● Task objective
Every picture is to be removed, and all the data is to be copied exactly.

● Raw data
------------------------------------
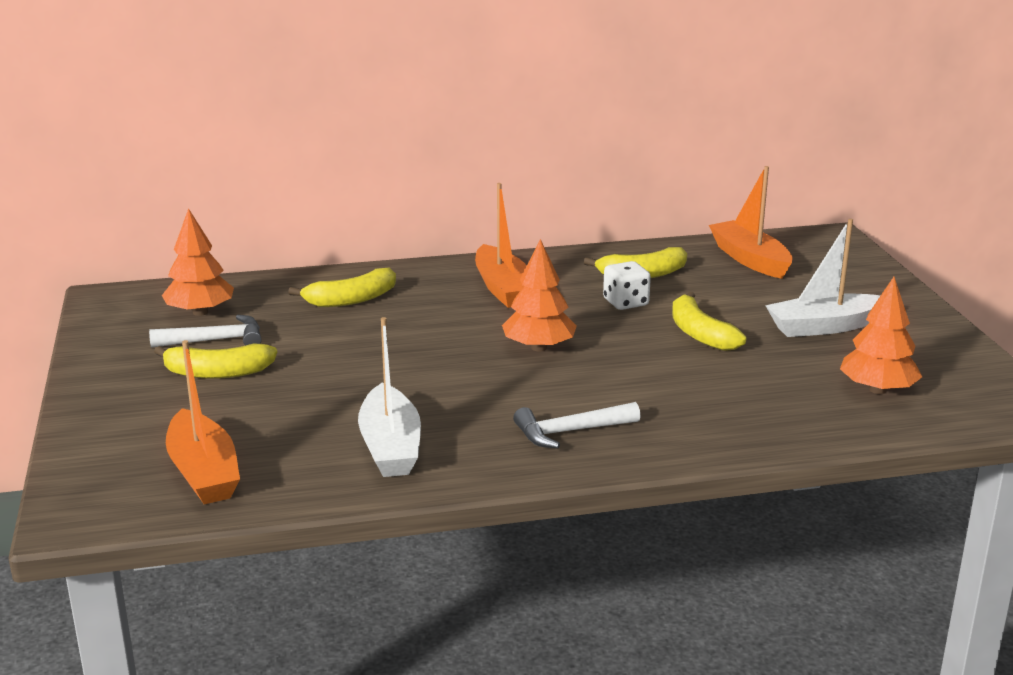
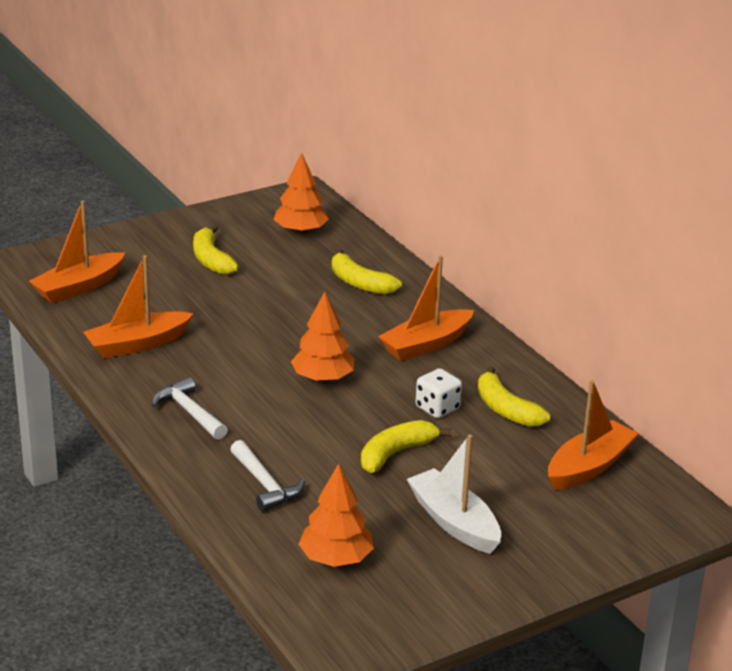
camera: 70 degrees right, 5 degrees up
(216, 340) = (259, 247): white hammer -> white hammer (265, 485)
(390, 446) = (137, 344): white boat -> orange boat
------------------------------------
● Written answer
camera: 70 degrees right, 5 degrees up
(216, 340) = (259, 247): white hammer -> white hammer (265, 485)
(390, 446) = (137, 344): white boat -> orange boat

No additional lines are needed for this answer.